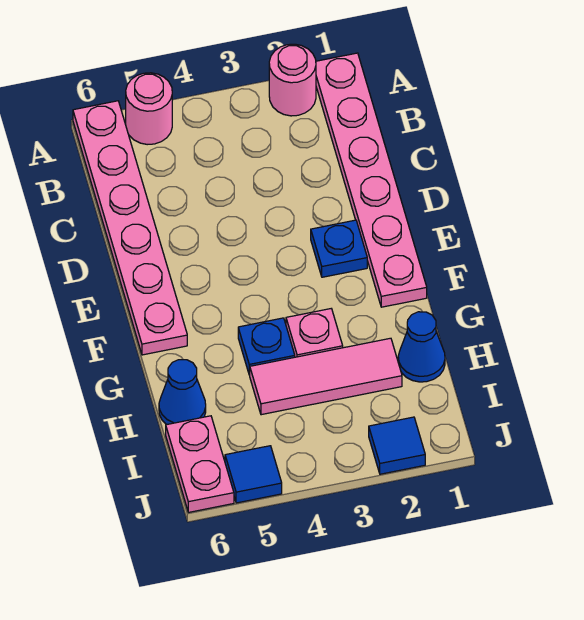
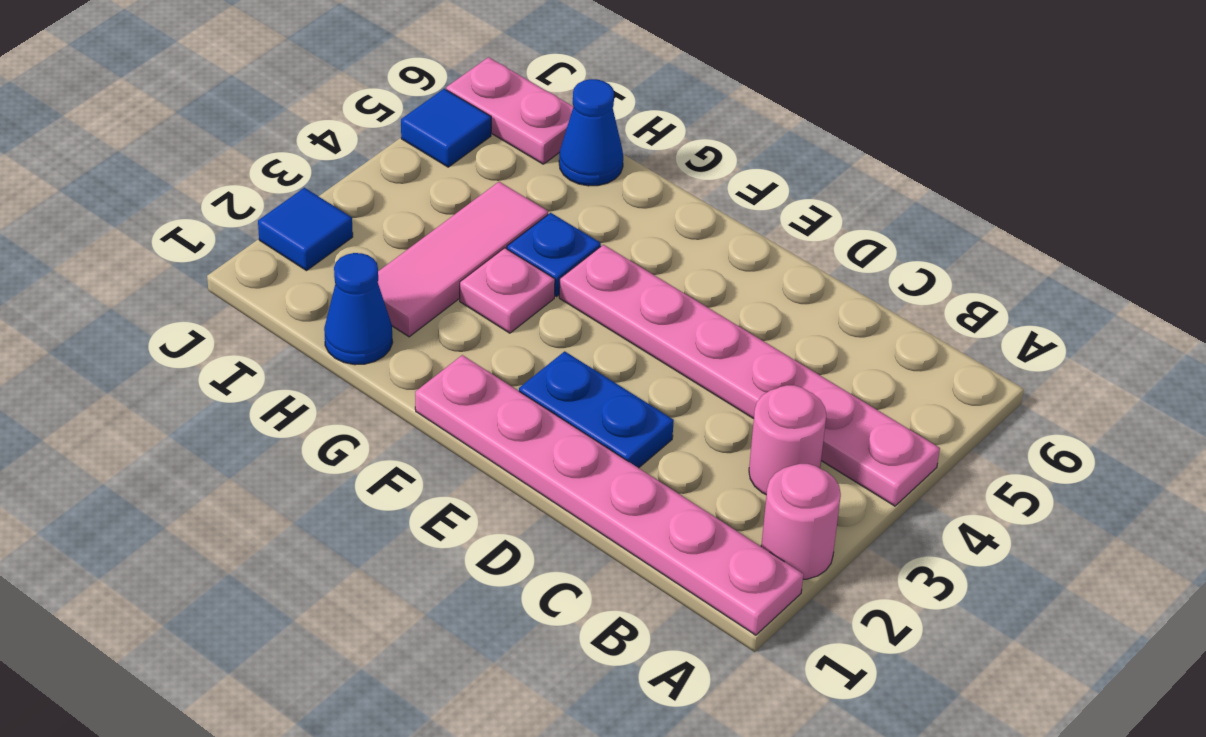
pink round brick A5 level 1 -> pink round brick B3 level 1
pink plate A6:F6 level 1 -> pink plate A4:F4 level 1
blue plate E2 level 1 -> blue plate D2:E2 level 1

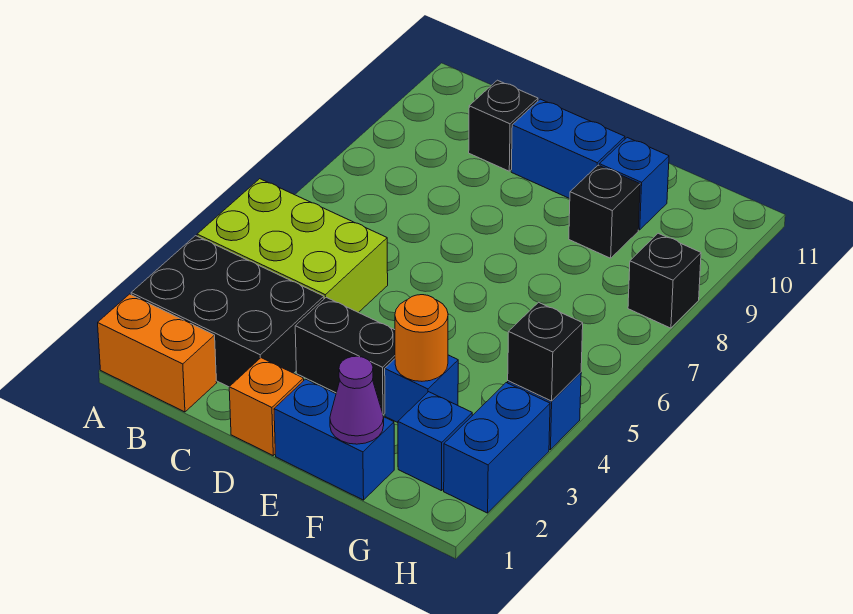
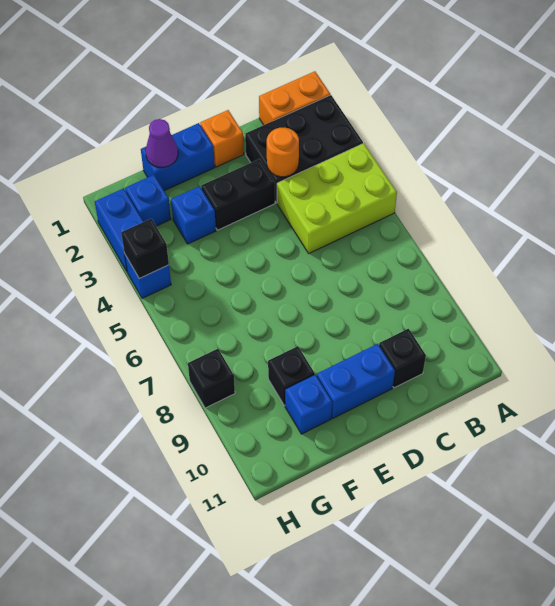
orange round brick F3 level 2 -> orange round brick C3 level 2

About this exercise: Retype the material in full, exactly as written, and exclude the pictures.

The answer:
pink round brick A5 level 1 -> pink round brick B3 level 1
pink plate A6:F6 level 1 -> pink plate A4:F4 level 1
blue plate E2 level 1 -> blue plate D2:E2 level 1

orange round brick F3 level 2 -> orange round brick C3 level 2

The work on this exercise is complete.